======== Task input ========

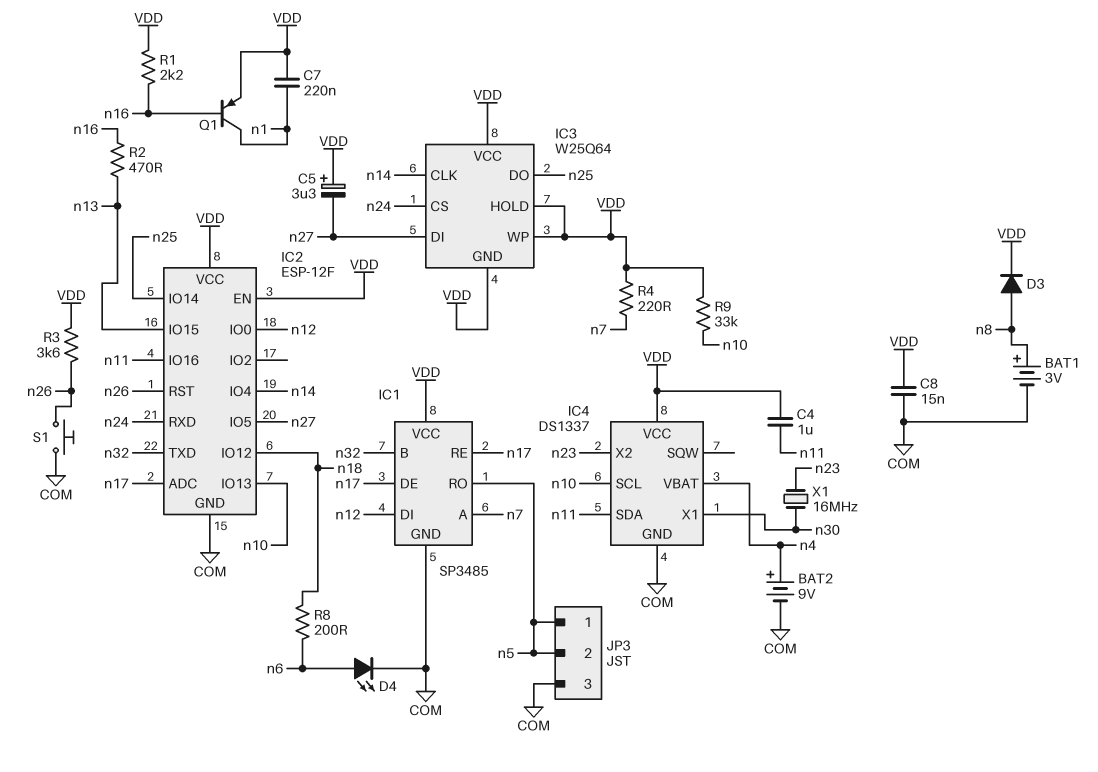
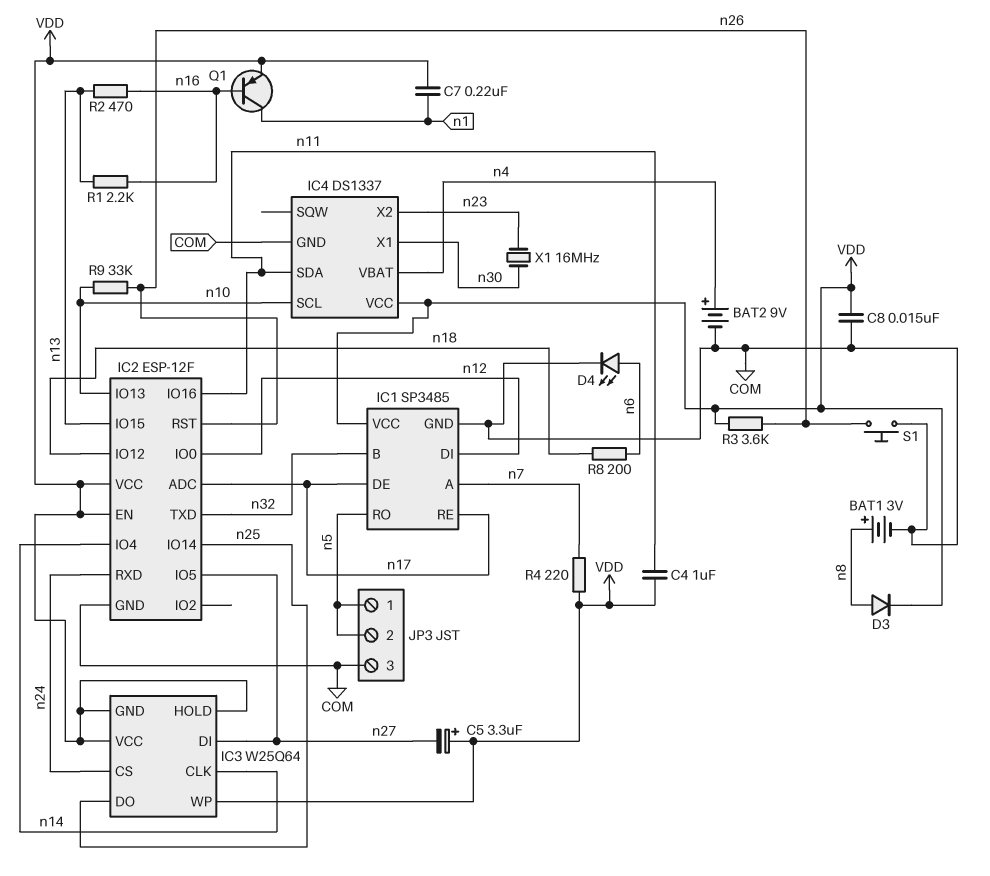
R1: 2.2k (VDD, n16) -> 2.2k (n13, n16)
R9: 33k (VDD, n10) -> 33k (n10, n26)

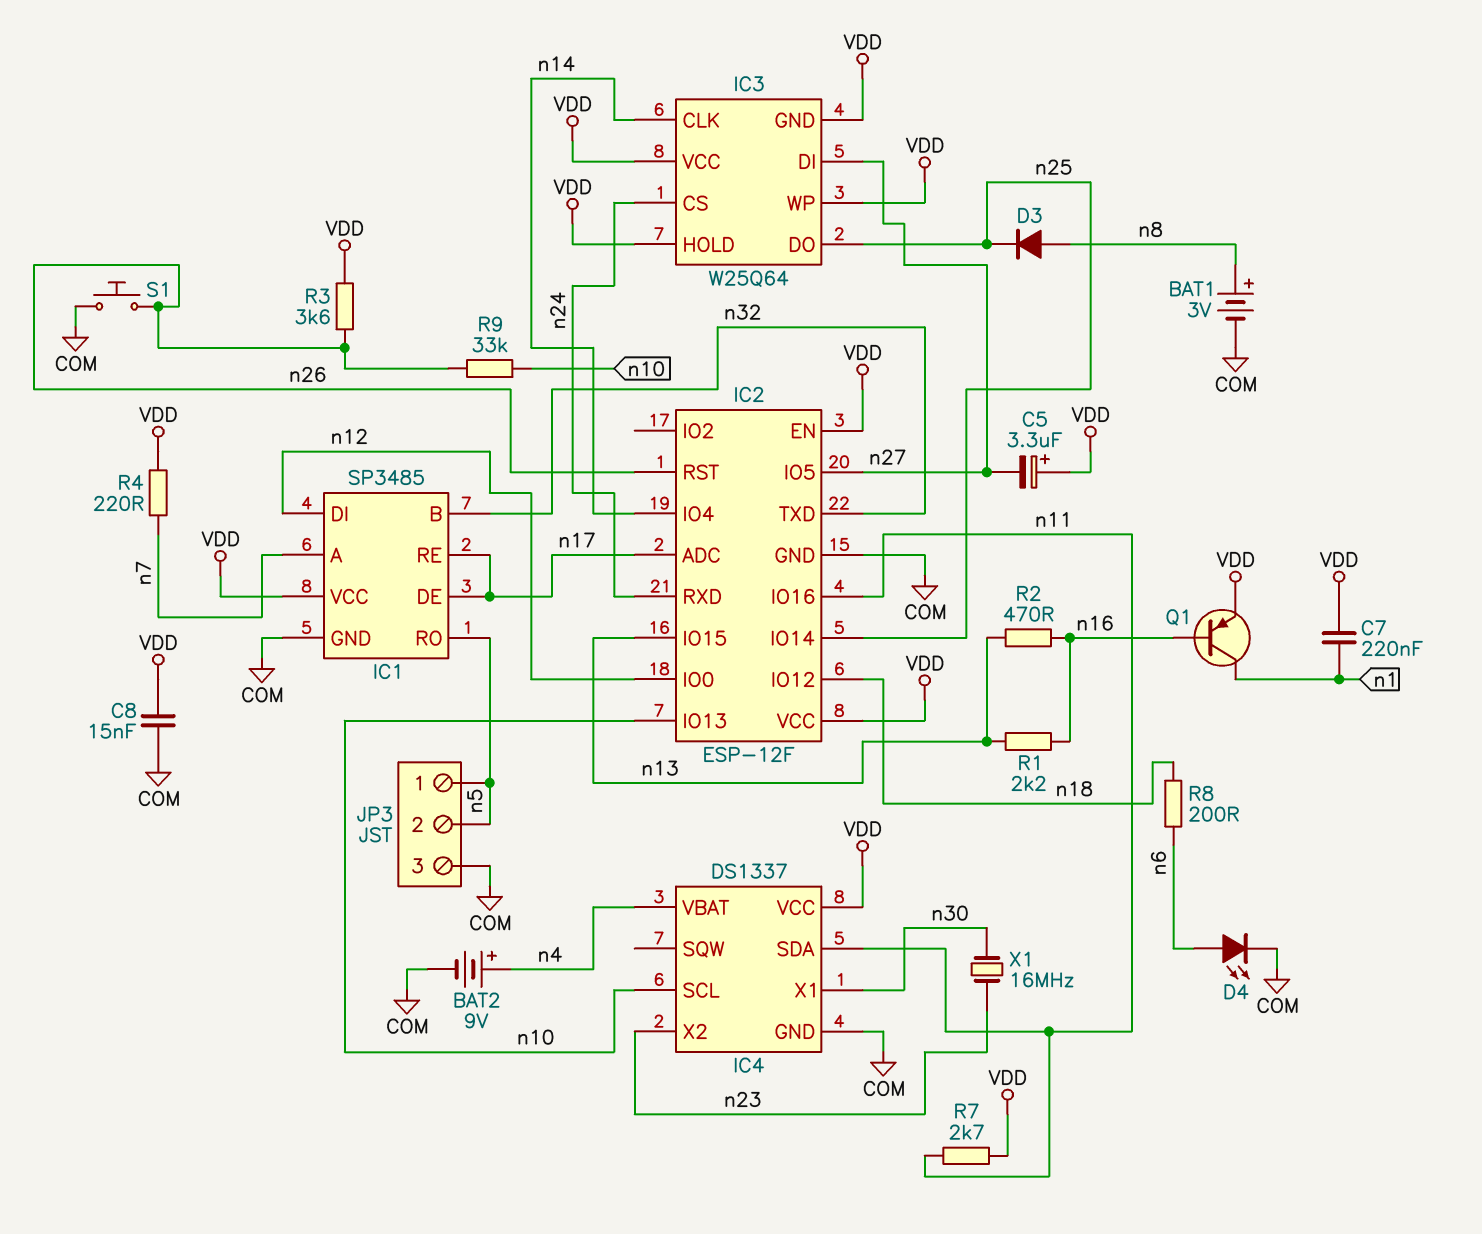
C4: 1uF (VDD, n11) -> none
D3: diode (A n8, K VDD) -> diode (A n8, K n25)
R7: none -> 2.7k (VDD, n11)

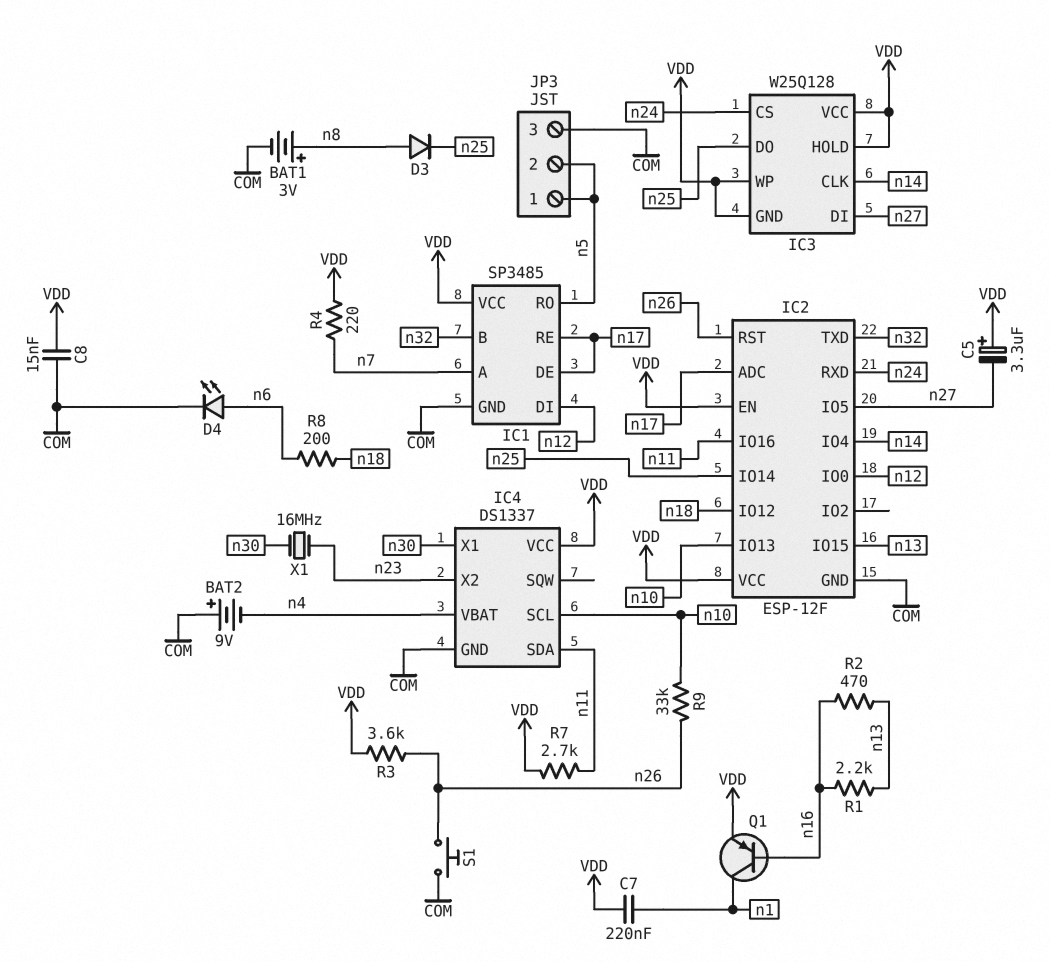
BAT2: 9V (plus n4, minus COM) -> 9V (plus COM, minus n4)
IC3: W25Q64 -> W25Q128

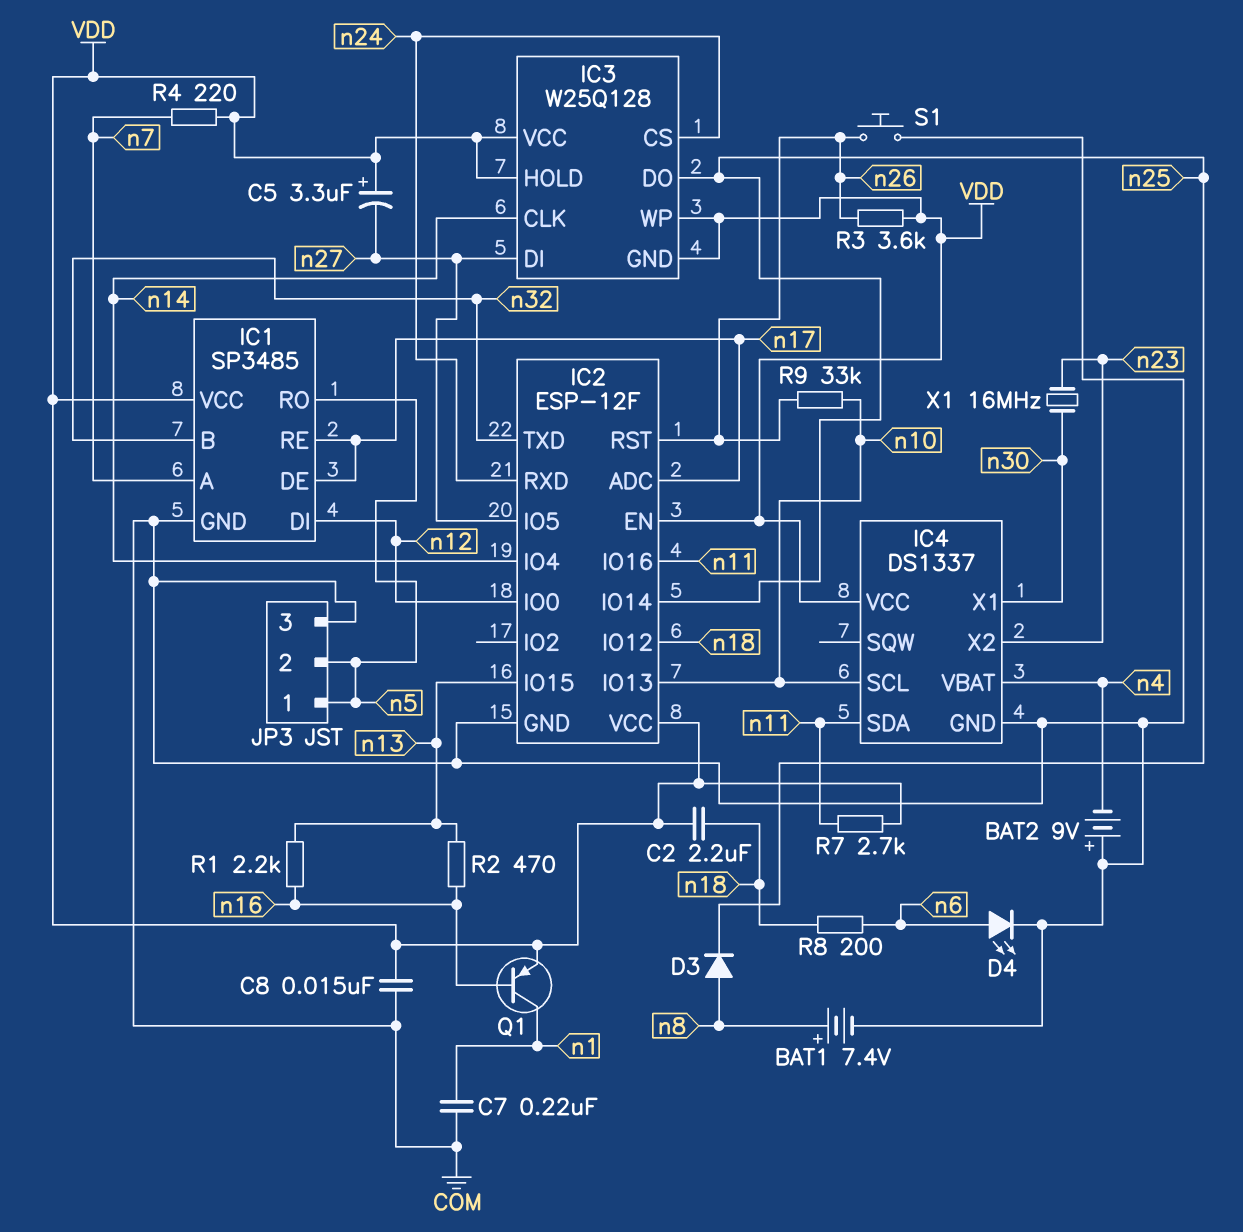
BAT1: 3V (plus n8, minus COM) -> 7.4V (plus n8, minus COM)
C2: none -> 2.2uF (VDD, n18)
C7: 220nF (VDD, n1) -> 220nF (COM, n1)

========

With the pictures left out, return all the material above exactly.

• **Response area**
R1: 2.2k (VDD, n16) -> 2.2k (n13, n16)
R9: 33k (VDD, n10) -> 33k (n10, n26)

C4: 1uF (VDD, n11) -> none
D3: diode (A n8, K VDD) -> diode (A n8, K n25)
R7: none -> 2.7k (VDD, n11)

BAT2: 9V (plus n4, minus COM) -> 9V (plus COM, minus n4)
IC3: W25Q64 -> W25Q128

BAT1: 3V (plus n8, minus COM) -> 7.4V (plus n8, minus COM)
C2: none -> 2.2uF (VDD, n18)
C7: 220nF (VDD, n1) -> 220nF (COM, n1)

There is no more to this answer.